WHAT YOU HAVE TO DO. In the listing that follows, give every line again exactly and omit the pictures.

TASK DATA.
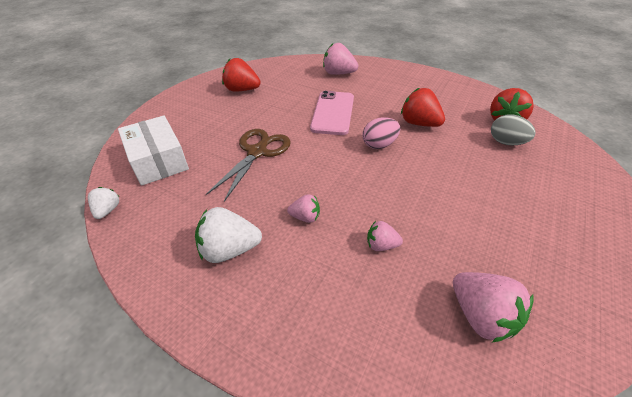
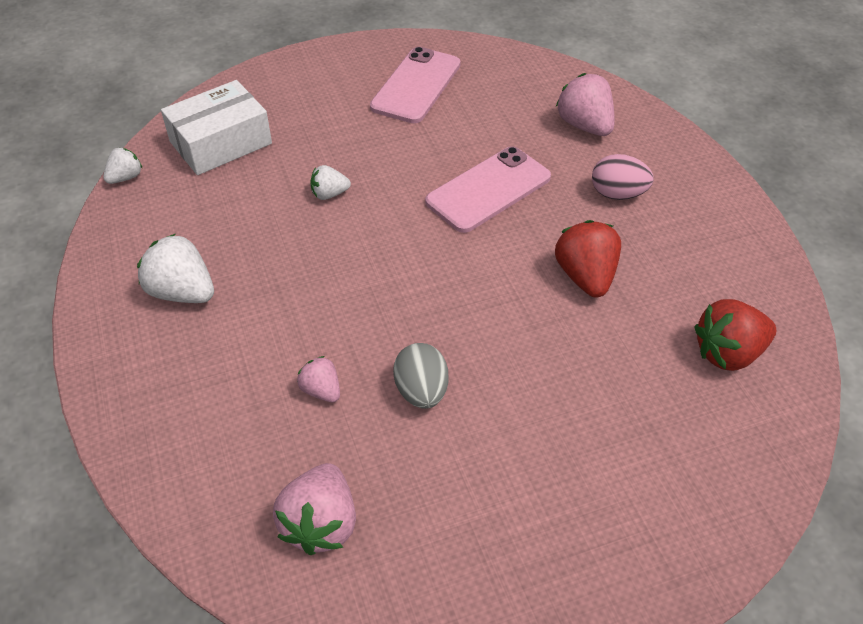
camera: 40 degrees right, 5 degrees up
(158, 160) = (221, 143): white box -> white box turned 45 degrees clockwise
(242, 90) = (416, 85): red strawberry -> pink phone
(257, 152) = (329, 194): brown scissors -> white strawberry
(305, 217) = (286, 307): pink strawberry -> none
(379, 145) = (484, 274): pink egg -> pink egg (617, 194)
(506, 142) = (671, 383): grey egg -> grey egg (421, 391)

EXERCISE ANSWER.
camera: 40 degrees right, 5 degrees up
(158, 160) = (221, 143): white box -> white box turned 45 degrees clockwise
(242, 90) = (416, 85): red strawberry -> pink phone
(257, 152) = (329, 194): brown scissors -> white strawberry
(305, 217) = (286, 307): pink strawberry -> none
(379, 145) = (484, 274): pink egg -> pink egg (617, 194)
(506, 142) = (671, 383): grey egg -> grey egg (421, 391)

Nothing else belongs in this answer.